- **Input data**
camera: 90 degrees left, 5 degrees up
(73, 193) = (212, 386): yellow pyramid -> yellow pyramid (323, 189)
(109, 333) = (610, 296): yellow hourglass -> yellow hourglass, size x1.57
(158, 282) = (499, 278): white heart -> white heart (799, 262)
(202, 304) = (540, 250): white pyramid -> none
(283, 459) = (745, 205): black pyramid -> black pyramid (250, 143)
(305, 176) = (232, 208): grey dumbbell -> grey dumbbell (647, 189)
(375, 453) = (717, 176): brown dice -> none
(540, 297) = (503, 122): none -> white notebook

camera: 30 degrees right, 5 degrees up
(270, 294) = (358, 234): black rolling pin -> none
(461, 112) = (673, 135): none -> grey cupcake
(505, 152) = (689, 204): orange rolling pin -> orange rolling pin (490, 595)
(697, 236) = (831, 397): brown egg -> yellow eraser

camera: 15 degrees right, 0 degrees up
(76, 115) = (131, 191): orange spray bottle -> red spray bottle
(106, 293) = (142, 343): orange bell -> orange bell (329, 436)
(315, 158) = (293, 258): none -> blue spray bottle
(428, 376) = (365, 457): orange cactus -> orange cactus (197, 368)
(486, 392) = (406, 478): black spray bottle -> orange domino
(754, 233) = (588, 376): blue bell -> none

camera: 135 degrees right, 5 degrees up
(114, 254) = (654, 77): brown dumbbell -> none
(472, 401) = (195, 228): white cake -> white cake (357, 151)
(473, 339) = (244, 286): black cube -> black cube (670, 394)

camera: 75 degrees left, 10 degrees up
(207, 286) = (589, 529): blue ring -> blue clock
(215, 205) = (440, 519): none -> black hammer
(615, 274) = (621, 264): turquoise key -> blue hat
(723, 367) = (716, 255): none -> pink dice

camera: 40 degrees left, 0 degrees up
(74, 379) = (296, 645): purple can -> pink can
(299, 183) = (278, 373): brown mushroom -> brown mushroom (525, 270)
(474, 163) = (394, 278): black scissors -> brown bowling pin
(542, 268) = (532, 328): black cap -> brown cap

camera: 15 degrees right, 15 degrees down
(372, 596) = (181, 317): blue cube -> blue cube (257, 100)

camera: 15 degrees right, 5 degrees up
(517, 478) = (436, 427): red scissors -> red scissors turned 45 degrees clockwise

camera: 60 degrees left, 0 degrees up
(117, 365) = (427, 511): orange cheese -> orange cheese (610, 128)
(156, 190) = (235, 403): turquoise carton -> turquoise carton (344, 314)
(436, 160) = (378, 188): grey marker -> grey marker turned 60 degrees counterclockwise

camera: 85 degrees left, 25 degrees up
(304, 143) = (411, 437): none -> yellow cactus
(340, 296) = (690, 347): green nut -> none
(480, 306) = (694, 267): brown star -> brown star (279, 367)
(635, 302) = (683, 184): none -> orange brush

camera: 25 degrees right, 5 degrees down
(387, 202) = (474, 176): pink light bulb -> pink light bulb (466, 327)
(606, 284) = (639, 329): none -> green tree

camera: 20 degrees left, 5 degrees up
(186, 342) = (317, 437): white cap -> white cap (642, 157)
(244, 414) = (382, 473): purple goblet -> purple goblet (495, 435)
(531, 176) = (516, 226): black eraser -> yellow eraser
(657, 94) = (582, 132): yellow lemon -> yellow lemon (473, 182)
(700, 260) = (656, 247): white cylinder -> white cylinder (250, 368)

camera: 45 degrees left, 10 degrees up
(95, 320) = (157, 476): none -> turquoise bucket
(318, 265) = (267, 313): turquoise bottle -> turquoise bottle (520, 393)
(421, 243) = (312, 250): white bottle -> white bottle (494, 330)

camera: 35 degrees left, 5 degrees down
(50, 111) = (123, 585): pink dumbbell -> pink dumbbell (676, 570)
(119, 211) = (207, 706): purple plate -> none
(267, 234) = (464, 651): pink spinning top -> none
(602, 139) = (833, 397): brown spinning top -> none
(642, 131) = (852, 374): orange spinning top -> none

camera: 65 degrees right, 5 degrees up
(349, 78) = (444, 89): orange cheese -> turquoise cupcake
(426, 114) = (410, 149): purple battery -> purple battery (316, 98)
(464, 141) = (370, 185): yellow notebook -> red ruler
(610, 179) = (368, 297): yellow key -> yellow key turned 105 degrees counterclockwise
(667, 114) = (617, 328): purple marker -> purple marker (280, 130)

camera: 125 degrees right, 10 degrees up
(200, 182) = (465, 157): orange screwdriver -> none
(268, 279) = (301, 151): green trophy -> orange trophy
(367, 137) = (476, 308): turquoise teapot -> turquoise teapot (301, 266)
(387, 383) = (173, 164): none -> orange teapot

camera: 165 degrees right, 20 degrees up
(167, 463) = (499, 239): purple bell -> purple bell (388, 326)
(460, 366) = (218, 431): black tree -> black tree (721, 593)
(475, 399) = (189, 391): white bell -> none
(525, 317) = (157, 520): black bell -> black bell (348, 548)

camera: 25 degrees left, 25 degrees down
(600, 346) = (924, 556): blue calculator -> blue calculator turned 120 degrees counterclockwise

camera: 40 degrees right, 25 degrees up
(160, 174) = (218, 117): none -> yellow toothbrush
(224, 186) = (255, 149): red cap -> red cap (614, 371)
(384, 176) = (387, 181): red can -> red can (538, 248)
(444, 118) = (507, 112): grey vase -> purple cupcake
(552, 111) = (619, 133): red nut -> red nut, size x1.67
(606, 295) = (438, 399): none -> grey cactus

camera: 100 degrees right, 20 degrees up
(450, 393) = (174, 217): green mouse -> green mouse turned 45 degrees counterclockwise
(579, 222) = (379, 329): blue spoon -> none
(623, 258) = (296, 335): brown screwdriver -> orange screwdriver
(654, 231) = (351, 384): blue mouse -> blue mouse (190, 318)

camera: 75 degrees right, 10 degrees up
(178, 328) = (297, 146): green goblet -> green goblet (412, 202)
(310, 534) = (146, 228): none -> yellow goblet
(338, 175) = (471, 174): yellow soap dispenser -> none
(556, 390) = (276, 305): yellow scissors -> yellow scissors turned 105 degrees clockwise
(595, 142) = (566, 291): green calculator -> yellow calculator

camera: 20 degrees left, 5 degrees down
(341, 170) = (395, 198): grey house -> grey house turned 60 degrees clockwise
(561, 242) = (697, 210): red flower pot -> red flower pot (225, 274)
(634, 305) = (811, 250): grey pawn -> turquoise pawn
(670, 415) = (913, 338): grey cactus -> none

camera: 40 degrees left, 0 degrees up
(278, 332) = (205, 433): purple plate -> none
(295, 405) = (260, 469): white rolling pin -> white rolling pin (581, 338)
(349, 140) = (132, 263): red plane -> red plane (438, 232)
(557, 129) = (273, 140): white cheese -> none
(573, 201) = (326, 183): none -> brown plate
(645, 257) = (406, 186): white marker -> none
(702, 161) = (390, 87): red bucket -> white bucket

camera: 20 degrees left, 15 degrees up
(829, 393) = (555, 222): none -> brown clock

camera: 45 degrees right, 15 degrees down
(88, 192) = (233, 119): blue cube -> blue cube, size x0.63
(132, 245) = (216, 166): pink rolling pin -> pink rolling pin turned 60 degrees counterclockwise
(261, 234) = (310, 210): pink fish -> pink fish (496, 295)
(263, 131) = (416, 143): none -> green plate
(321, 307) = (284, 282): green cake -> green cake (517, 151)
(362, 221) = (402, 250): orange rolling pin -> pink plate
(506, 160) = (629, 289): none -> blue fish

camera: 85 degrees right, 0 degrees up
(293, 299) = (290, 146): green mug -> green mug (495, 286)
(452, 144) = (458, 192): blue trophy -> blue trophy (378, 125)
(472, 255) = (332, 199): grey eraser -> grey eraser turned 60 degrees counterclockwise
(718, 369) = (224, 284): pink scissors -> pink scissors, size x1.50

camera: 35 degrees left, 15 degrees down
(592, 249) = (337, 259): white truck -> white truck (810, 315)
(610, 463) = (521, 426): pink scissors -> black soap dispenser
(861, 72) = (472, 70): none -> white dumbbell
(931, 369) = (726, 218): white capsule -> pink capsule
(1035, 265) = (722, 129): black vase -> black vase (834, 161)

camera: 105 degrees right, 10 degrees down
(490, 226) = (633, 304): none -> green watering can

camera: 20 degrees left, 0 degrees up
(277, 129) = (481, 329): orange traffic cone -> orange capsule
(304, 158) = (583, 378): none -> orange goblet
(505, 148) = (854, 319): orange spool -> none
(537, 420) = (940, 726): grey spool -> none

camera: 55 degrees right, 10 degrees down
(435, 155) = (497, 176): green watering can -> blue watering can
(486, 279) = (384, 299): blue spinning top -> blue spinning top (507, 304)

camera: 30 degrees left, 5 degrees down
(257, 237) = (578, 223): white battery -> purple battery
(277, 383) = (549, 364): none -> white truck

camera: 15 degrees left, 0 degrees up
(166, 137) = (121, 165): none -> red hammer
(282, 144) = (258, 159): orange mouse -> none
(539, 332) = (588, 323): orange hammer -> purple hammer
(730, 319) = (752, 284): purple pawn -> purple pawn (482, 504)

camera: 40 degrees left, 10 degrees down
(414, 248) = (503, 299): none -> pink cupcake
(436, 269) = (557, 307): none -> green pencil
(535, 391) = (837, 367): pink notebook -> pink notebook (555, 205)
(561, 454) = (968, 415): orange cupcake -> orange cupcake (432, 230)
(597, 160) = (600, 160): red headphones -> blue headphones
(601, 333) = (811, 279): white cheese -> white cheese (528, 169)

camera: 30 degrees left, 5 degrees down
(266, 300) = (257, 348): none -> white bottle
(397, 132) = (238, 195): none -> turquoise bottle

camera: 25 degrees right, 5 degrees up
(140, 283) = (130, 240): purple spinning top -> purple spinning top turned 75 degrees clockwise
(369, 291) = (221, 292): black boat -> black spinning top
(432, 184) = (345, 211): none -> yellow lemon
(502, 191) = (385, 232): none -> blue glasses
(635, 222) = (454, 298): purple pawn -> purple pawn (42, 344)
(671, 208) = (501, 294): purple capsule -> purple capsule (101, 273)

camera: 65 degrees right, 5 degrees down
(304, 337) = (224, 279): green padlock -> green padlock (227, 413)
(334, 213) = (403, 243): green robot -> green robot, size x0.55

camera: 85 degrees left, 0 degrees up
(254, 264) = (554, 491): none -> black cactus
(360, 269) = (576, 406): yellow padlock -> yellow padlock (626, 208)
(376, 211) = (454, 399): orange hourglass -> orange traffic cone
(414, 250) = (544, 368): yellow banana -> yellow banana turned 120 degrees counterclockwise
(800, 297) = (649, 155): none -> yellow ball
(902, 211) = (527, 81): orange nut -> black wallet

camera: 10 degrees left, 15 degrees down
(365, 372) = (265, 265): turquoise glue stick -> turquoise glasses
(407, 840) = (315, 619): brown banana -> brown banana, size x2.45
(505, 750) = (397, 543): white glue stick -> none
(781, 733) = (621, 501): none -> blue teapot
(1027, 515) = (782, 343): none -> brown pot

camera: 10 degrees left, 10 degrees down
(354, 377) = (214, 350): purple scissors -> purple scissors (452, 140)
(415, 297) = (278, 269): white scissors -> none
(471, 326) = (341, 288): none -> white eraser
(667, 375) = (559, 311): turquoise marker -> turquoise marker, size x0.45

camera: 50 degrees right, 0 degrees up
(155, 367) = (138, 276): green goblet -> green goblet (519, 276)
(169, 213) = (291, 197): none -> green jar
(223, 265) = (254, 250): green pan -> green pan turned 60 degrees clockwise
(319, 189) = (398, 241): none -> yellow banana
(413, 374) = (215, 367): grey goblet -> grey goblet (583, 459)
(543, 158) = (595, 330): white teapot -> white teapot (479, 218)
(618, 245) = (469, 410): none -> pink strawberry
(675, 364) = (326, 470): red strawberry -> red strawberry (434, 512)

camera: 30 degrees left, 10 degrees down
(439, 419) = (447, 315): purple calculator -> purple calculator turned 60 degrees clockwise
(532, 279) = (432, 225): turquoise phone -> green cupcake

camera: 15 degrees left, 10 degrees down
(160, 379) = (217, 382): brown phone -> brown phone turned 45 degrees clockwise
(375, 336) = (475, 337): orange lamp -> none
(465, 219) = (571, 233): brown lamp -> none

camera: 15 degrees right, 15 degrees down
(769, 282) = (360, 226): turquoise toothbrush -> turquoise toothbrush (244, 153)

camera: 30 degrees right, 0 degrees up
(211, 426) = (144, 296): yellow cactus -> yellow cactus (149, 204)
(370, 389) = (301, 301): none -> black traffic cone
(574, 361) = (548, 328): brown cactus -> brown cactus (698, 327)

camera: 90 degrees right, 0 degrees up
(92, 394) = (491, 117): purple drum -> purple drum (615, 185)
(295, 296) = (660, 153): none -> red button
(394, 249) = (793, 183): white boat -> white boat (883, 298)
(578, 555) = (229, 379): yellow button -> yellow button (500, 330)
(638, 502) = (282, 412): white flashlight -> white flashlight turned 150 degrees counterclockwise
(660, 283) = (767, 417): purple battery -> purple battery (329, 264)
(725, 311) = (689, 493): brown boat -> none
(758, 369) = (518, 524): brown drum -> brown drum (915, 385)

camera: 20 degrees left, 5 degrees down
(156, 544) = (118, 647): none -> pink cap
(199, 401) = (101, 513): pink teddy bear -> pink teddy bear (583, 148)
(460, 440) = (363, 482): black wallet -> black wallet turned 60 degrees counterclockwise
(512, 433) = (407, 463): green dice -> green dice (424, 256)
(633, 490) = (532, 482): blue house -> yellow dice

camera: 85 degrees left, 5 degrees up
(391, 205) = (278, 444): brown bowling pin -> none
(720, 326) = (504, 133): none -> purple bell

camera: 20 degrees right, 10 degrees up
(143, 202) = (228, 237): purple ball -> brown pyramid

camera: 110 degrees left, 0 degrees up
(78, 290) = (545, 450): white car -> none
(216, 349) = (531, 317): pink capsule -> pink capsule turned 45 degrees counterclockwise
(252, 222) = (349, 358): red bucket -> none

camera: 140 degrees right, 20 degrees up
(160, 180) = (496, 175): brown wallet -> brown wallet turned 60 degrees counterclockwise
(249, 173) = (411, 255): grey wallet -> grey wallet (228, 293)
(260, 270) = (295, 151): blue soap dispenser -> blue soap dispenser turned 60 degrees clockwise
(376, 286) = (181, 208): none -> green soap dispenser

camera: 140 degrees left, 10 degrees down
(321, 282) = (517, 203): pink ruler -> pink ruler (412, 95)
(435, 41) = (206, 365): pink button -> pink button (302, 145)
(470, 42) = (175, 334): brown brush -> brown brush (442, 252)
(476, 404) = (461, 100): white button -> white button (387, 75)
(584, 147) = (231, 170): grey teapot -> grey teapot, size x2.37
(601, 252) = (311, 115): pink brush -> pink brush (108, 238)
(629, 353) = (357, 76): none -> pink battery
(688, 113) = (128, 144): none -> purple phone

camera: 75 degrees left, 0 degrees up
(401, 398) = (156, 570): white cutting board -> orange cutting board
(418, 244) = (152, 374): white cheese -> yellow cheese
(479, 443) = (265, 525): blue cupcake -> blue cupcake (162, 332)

- **Exercise description**
Take the entries above and return only the lines from the one with "(283, 459) = (745, 205): black" to the one with "(517, 478) = (436, 427): red", both included, unchanged.

- **Solved problem**
(283, 459) = (745, 205): black pyramid -> black pyramid (250, 143)
(305, 176) = (232, 208): grey dumbbell -> grey dumbbell (647, 189)
(375, 453) = (717, 176): brown dice -> none
(540, 297) = (503, 122): none -> white notebook

camera: 30 degrees right, 5 degrees up
(270, 294) = (358, 234): black rolling pin -> none
(461, 112) = (673, 135): none -> grey cupcake
(505, 152) = (689, 204): orange rolling pin -> orange rolling pin (490, 595)
(697, 236) = (831, 397): brown egg -> yellow eraser

camera: 15 degrees right, 0 degrees up
(76, 115) = (131, 191): orange spray bottle -> red spray bottle
(106, 293) = (142, 343): orange bell -> orange bell (329, 436)
(315, 158) = (293, 258): none -> blue spray bottle
(428, 376) = (365, 457): orange cactus -> orange cactus (197, 368)
(486, 392) = (406, 478): black spray bottle -> orange domino
(754, 233) = (588, 376): blue bell -> none

camera: 135 degrees right, 5 degrees up
(114, 254) = (654, 77): brown dumbbell -> none
(472, 401) = (195, 228): white cake -> white cake (357, 151)
(473, 339) = (244, 286): black cube -> black cube (670, 394)

camera: 75 degrees left, 10 degrees up
(207, 286) = (589, 529): blue ring -> blue clock
(215, 205) = (440, 519): none -> black hammer
(615, 274) = (621, 264): turquoise key -> blue hat
(723, 367) = (716, 255): none -> pink dice

camera: 40 degrees left, 0 degrees up
(74, 379) = (296, 645): purple can -> pink can
(299, 183) = (278, 373): brown mushroom -> brown mushroom (525, 270)
(474, 163) = (394, 278): black scissors -> brown bowling pin
(542, 268) = (532, 328): black cap -> brown cap

camera: 15 degrees right, 15 degrees down
(372, 596) = (181, 317): blue cube -> blue cube (257, 100)

camera: 15 degrees right, 5 degrees up
(517, 478) = (436, 427): red scissors -> red scissors turned 45 degrees clockwise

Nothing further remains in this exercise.